→ REQUIREMENT: The copy must hold every line from the one with "D2: diode 1N4148" through the end of the listing, word for word, and must hold no pictures.
Segment Start: THE DATA
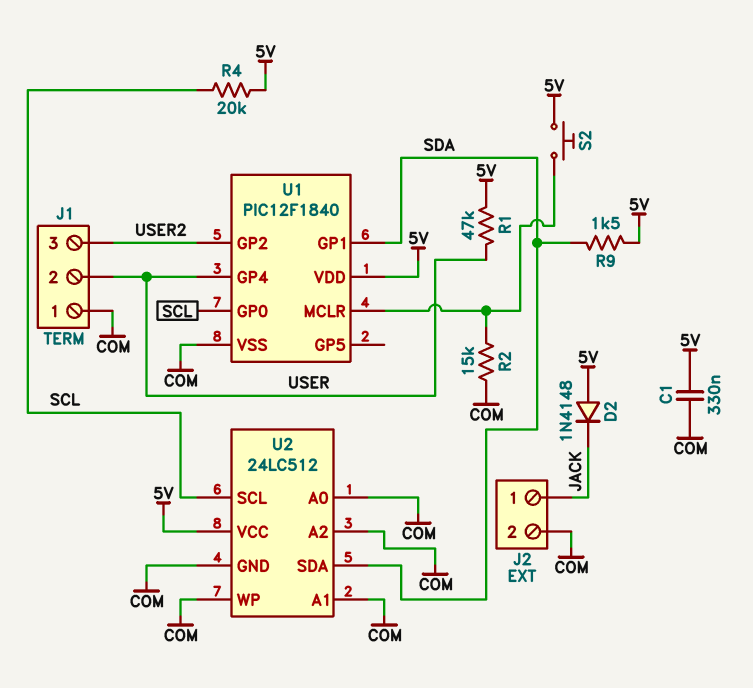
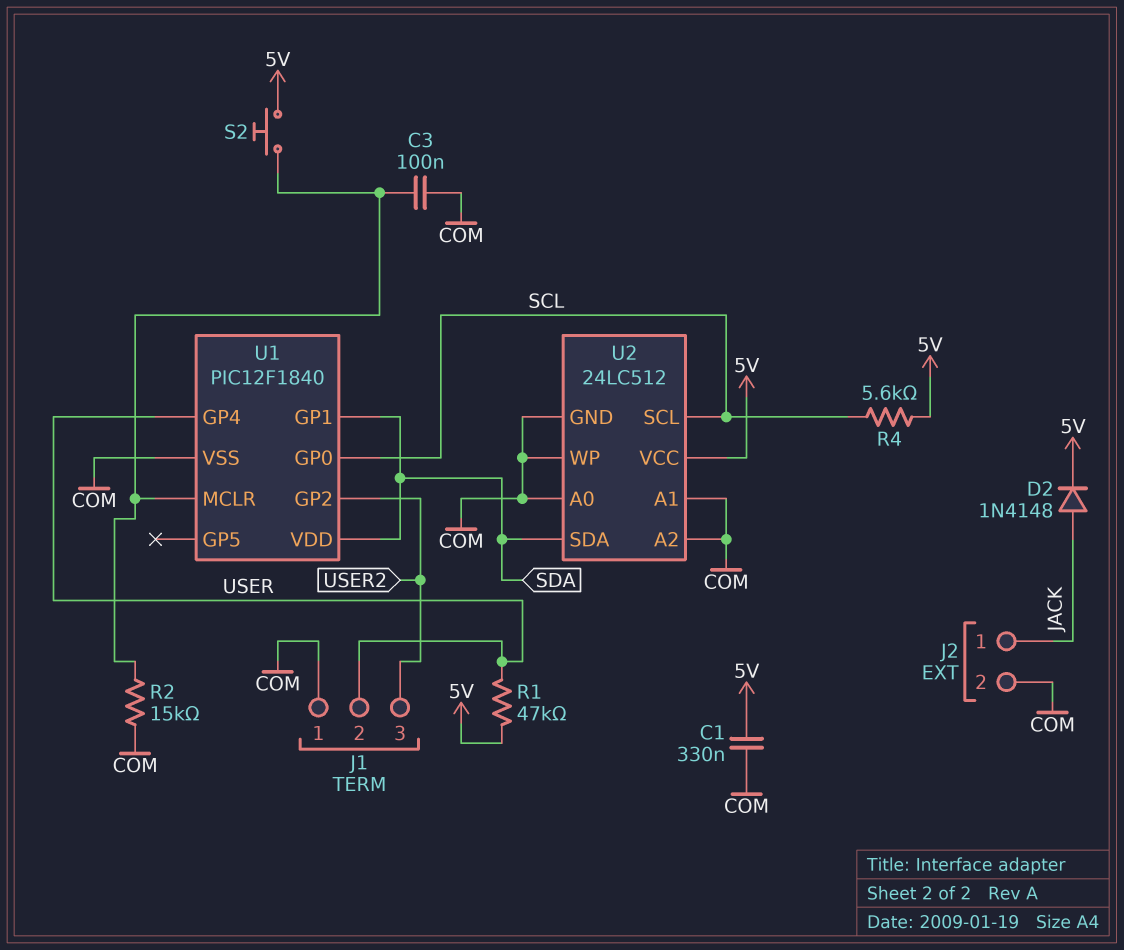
C3: none -> 100nF (COM, U1/MCLR)
D2: diode 1N4148 (A 5V, K JACK) -> diode 1N4148 (A JACK, K 5V)
R4: 20k (5V, SCL) -> 5.6k (5V, SCL)
R9: 1.5k (5V, SDA) -> none
U1 pin VDD: 5V -> SDA

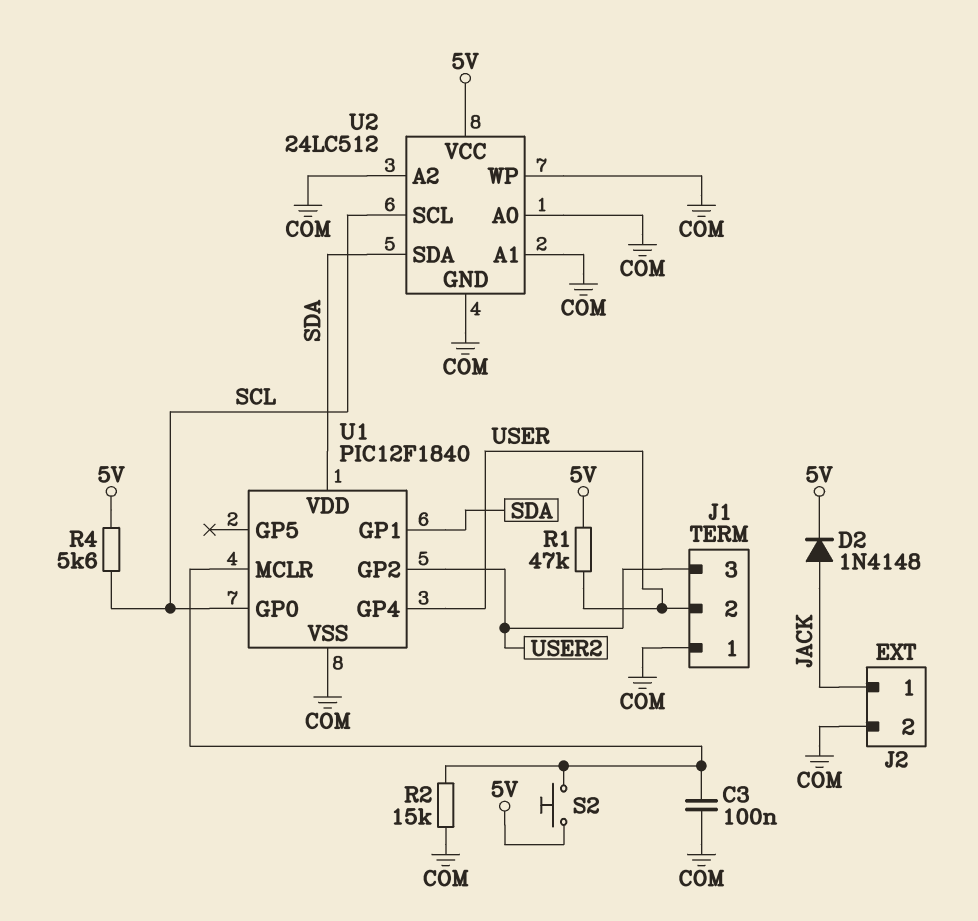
C1: 330nF (5V, COM) -> none

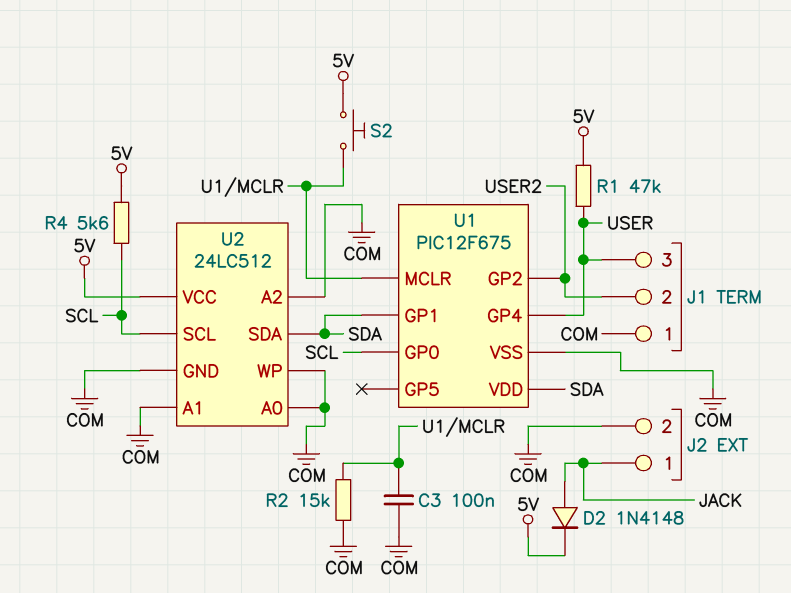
J1 pin 2: USER -> USER2
J1 pin 3: USER2 -> USER
U1: PIC12F1840 -> PIC12F675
Segment End: THE DATA
→ EXERCISE ANSWER:
D2: diode 1N4148 (A 5V, K JACK) -> diode 1N4148 (A JACK, K 5V)
R4: 20k (5V, SCL) -> 5.6k (5V, SCL)
R9: 1.5k (5V, SDA) -> none
U1 pin VDD: 5V -> SDA

C1: 330nF (5V, COM) -> none

J1 pin 2: USER -> USER2
J1 pin 3: USER2 -> USER
U1: PIC12F1840 -> PIC12F675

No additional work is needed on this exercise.